- **What the task asks**: Tally the lines of the data that include the word "toilet". Only the number is to be returned.

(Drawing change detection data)

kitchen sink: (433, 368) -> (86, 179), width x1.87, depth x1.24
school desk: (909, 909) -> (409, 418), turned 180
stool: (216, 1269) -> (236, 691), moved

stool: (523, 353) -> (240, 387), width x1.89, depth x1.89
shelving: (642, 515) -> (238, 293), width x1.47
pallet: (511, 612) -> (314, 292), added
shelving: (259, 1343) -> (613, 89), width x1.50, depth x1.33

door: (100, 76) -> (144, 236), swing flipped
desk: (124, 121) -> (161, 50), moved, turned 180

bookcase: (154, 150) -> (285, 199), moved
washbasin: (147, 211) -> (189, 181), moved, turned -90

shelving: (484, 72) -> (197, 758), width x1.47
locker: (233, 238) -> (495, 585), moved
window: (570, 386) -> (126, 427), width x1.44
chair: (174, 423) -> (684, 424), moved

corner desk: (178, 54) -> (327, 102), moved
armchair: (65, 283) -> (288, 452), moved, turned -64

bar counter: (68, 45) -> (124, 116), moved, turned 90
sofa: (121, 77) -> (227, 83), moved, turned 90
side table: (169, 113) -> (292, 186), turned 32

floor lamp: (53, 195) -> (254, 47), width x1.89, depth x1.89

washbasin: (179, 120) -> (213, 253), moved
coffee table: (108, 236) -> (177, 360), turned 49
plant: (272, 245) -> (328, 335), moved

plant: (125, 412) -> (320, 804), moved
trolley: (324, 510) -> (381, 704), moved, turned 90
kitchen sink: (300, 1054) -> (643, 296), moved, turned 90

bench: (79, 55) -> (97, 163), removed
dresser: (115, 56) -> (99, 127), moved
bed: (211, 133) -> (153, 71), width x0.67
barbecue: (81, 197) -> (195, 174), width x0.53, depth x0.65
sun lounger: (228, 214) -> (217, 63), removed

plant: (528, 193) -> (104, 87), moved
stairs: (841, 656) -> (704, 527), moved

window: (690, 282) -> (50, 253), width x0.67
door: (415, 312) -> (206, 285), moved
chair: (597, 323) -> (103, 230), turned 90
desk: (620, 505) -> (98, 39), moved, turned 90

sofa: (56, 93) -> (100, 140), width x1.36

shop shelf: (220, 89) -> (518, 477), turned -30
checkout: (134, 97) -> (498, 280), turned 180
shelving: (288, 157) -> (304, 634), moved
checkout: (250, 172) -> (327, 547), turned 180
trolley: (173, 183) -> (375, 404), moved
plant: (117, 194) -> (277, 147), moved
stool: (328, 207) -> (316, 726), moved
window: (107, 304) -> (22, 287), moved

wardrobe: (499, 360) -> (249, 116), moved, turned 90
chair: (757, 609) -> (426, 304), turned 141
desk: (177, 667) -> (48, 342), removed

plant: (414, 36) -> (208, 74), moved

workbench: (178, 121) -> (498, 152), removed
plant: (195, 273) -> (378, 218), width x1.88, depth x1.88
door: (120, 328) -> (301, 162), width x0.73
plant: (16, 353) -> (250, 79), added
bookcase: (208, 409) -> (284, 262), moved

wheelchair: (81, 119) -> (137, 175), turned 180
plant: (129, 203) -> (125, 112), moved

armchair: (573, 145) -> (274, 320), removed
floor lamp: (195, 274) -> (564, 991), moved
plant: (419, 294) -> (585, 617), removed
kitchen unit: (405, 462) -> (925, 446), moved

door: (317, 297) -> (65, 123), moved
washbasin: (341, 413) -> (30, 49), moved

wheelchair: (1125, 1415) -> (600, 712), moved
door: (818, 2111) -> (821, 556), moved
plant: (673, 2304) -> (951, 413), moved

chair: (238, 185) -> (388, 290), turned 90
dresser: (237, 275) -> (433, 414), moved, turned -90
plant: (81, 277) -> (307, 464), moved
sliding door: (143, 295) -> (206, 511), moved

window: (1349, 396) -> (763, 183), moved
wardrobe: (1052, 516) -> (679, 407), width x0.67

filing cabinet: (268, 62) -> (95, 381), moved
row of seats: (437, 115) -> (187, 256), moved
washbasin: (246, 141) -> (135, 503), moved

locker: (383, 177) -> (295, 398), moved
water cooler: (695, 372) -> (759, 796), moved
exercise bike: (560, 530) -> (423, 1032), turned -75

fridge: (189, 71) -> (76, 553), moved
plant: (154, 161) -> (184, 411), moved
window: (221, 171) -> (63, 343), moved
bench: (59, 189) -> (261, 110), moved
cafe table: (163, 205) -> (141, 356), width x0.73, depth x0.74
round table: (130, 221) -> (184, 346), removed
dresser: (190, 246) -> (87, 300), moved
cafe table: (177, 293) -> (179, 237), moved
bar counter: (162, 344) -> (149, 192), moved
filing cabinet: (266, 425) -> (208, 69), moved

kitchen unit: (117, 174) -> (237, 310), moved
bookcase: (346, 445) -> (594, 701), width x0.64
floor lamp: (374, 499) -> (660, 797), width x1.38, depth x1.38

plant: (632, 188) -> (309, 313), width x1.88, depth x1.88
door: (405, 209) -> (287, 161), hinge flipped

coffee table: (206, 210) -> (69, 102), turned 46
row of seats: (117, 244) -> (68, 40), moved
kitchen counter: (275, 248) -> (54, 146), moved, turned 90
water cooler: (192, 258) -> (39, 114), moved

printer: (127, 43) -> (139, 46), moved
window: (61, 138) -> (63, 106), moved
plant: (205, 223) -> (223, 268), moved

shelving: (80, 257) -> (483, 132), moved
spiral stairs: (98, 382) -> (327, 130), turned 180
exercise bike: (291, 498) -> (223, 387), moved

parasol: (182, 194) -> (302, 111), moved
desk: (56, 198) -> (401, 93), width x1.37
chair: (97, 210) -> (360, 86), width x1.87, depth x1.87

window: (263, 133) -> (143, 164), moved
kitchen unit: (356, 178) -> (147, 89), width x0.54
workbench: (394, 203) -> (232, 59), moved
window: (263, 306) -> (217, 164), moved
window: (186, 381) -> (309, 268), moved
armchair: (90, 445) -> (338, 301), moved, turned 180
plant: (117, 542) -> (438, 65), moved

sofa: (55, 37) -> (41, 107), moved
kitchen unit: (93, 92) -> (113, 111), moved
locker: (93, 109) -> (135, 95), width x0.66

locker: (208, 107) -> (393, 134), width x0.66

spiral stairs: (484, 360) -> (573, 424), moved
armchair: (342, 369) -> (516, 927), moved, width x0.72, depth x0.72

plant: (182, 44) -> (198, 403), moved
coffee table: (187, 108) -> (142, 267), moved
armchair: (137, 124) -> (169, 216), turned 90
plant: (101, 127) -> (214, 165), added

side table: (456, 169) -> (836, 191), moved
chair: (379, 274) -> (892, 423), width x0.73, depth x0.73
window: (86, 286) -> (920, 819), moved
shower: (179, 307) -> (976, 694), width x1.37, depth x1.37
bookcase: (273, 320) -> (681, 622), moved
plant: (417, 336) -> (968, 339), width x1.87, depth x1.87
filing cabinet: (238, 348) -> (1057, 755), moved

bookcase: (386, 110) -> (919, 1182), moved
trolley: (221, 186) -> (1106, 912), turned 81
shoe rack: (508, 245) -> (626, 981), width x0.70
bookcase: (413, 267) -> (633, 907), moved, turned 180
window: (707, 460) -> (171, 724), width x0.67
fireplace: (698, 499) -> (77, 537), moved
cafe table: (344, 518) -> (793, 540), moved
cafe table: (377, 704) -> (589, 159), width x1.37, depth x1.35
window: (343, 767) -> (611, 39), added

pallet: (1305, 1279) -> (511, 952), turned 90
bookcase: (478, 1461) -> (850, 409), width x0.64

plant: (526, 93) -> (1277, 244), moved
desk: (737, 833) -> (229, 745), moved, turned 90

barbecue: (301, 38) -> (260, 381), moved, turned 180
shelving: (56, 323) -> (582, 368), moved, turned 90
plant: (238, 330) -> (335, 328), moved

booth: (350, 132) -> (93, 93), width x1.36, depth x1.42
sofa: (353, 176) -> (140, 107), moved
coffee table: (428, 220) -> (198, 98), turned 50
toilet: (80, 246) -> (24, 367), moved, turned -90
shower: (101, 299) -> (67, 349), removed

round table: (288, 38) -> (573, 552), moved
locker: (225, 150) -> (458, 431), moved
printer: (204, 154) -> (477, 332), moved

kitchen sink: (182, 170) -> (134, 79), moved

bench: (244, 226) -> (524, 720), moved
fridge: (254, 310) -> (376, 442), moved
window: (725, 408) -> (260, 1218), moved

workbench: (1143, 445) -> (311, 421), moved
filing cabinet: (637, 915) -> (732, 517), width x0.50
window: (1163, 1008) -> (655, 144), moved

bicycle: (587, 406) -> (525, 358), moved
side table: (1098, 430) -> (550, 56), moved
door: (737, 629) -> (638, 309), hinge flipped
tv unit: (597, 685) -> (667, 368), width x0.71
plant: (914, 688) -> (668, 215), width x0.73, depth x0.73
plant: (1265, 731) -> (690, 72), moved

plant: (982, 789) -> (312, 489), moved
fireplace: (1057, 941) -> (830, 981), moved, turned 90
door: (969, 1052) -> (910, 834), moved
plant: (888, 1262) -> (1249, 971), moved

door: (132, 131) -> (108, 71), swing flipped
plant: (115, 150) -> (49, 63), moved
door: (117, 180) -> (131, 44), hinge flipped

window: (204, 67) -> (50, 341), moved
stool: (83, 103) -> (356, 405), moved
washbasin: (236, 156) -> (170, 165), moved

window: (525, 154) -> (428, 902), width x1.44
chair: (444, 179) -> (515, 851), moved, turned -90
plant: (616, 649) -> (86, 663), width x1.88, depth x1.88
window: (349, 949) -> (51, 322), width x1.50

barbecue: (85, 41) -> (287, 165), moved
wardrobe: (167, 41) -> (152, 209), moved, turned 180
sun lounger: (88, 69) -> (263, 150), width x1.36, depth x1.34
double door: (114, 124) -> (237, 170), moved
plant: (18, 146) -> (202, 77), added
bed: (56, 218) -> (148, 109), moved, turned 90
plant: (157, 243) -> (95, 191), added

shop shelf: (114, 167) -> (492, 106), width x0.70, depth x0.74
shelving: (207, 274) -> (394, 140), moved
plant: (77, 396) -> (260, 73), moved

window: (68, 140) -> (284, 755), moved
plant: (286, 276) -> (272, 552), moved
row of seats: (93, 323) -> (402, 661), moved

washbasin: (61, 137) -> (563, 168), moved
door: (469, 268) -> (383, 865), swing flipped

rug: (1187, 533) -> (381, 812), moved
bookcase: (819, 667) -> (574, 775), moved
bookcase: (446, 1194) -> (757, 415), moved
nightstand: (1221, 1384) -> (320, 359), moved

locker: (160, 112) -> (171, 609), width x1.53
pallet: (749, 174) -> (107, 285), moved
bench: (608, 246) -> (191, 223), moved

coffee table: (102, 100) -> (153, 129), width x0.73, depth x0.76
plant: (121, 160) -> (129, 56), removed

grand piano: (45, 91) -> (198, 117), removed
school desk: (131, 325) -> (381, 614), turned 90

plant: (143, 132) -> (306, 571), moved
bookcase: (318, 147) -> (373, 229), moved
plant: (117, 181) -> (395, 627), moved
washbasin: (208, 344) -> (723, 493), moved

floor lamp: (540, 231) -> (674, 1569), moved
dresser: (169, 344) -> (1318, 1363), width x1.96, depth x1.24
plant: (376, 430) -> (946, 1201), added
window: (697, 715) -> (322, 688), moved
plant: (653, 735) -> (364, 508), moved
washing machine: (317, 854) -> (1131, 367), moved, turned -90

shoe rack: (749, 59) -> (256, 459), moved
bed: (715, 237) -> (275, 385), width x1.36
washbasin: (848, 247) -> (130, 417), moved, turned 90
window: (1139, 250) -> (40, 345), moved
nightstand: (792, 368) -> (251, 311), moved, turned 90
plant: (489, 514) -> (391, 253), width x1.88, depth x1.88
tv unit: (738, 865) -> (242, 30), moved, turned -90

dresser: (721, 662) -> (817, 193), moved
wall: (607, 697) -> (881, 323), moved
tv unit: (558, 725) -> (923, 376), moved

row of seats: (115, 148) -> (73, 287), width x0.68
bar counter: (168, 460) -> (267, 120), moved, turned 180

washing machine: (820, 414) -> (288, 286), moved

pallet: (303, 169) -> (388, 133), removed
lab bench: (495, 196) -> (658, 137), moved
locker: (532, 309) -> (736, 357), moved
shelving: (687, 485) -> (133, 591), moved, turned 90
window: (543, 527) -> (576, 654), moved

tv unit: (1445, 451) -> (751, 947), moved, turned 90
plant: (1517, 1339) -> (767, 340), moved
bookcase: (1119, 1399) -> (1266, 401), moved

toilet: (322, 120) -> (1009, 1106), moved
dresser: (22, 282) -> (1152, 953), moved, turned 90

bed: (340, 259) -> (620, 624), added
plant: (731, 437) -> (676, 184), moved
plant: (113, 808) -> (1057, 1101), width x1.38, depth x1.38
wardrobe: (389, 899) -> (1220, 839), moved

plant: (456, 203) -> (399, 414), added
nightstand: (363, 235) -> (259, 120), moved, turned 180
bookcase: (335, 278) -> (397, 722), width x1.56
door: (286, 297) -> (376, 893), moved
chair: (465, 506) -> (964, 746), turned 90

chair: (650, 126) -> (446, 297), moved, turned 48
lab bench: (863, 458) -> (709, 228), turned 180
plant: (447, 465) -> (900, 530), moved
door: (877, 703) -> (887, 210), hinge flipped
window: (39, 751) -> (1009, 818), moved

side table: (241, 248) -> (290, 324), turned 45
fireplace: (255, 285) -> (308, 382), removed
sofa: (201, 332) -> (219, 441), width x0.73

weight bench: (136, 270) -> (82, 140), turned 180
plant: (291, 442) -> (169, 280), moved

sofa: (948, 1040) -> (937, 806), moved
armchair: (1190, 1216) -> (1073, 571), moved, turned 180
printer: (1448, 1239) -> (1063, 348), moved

- **Final answer**: 2